■ Task
Look through the data that follows and copy each line with the string "cross".

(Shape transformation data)
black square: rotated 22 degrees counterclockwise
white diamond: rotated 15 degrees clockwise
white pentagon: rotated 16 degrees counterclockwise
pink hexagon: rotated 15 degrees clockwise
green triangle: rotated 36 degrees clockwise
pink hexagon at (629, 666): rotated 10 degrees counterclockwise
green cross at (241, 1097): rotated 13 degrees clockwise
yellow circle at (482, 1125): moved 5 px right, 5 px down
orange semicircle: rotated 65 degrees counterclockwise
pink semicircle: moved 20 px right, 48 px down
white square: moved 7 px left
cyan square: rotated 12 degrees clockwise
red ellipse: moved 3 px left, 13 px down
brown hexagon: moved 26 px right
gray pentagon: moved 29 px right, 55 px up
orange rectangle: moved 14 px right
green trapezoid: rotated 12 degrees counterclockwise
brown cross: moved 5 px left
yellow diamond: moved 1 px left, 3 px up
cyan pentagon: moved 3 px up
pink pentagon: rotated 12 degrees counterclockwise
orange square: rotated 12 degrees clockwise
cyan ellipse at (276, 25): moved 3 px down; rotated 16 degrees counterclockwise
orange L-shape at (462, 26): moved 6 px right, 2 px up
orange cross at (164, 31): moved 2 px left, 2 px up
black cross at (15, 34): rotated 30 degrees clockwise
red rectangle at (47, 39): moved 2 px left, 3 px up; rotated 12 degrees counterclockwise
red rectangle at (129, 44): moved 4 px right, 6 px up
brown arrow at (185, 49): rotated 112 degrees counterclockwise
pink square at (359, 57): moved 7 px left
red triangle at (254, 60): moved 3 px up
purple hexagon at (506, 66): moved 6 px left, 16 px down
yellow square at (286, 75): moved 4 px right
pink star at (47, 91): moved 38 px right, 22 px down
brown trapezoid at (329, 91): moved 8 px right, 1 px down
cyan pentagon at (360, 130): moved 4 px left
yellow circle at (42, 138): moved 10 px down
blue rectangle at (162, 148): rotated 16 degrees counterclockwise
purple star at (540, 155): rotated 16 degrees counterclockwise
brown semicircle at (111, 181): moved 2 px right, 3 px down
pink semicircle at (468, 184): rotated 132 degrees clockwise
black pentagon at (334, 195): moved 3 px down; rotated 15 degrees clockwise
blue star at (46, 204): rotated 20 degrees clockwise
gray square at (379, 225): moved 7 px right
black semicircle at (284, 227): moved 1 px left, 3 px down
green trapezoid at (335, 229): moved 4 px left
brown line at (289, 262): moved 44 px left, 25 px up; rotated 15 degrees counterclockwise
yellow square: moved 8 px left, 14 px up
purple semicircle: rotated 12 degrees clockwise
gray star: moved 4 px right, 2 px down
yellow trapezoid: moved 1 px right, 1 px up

■ Response to the exercise
green cross at (241, 1097): rotated 13 degrees clockwise
brown cross: moved 5 px left
orange cross at (164, 31): moved 2 px left, 2 px up
black cross at (15, 34): rotated 30 degrees clockwise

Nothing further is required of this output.